PROBLEM STATEMENT: Give every line from the entries that contains "plus".

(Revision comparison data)
────────────────────────────────────────
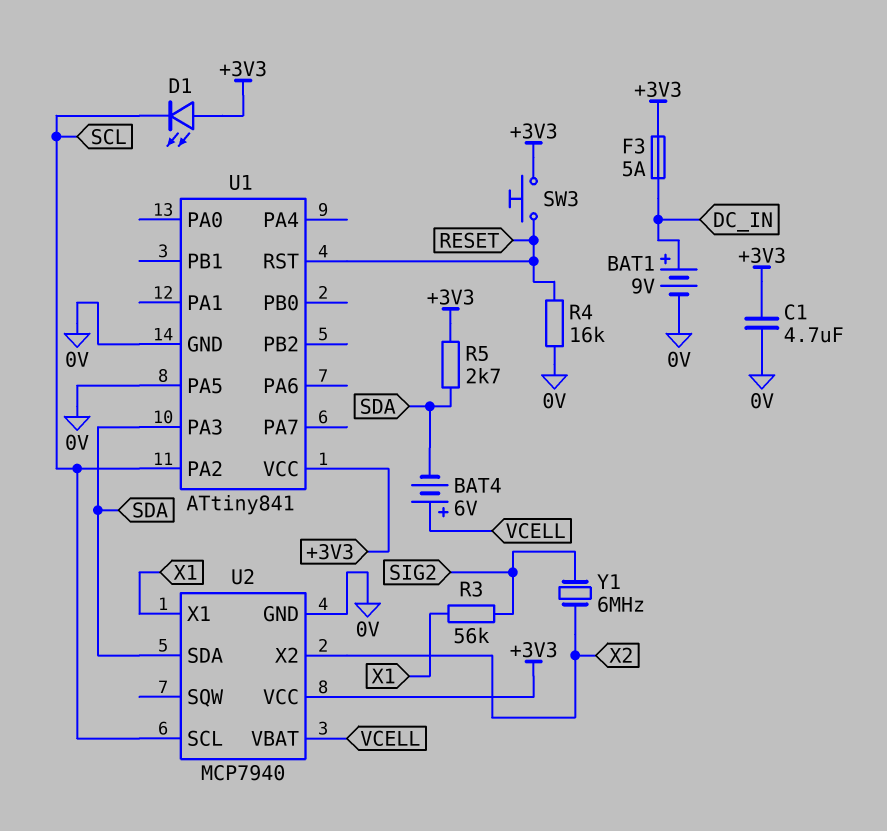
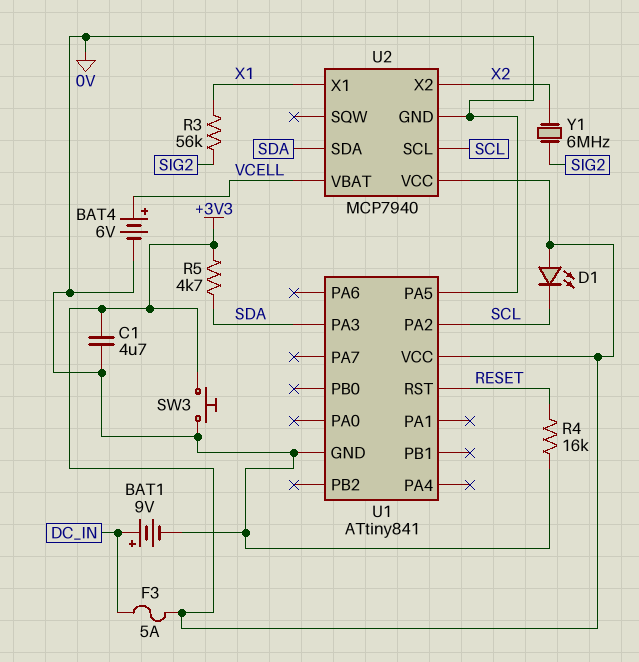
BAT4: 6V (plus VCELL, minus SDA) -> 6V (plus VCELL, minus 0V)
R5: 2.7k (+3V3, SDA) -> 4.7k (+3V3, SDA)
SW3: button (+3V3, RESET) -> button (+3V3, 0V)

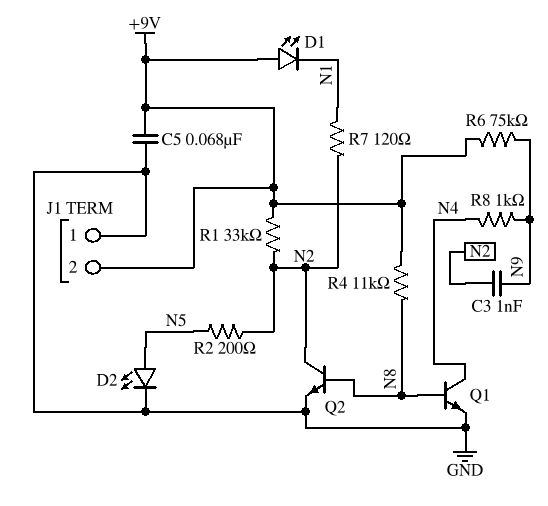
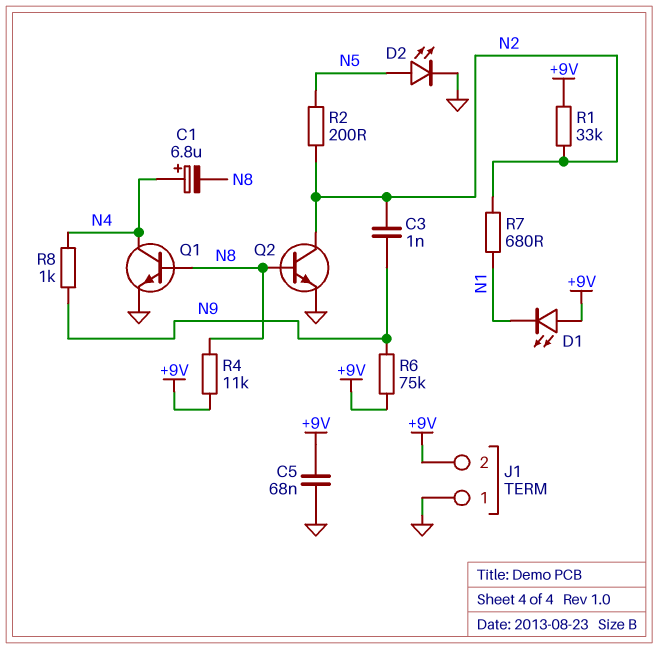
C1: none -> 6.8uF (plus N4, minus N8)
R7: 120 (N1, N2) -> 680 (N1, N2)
────────────────────────────────────────
SOLVED EXERCISE:
BAT4: 6V (plus VCELL, minus SDA) -> 6V (plus VCELL, minus 0V)
C1: none -> 6.8uF (plus N4, minus N8)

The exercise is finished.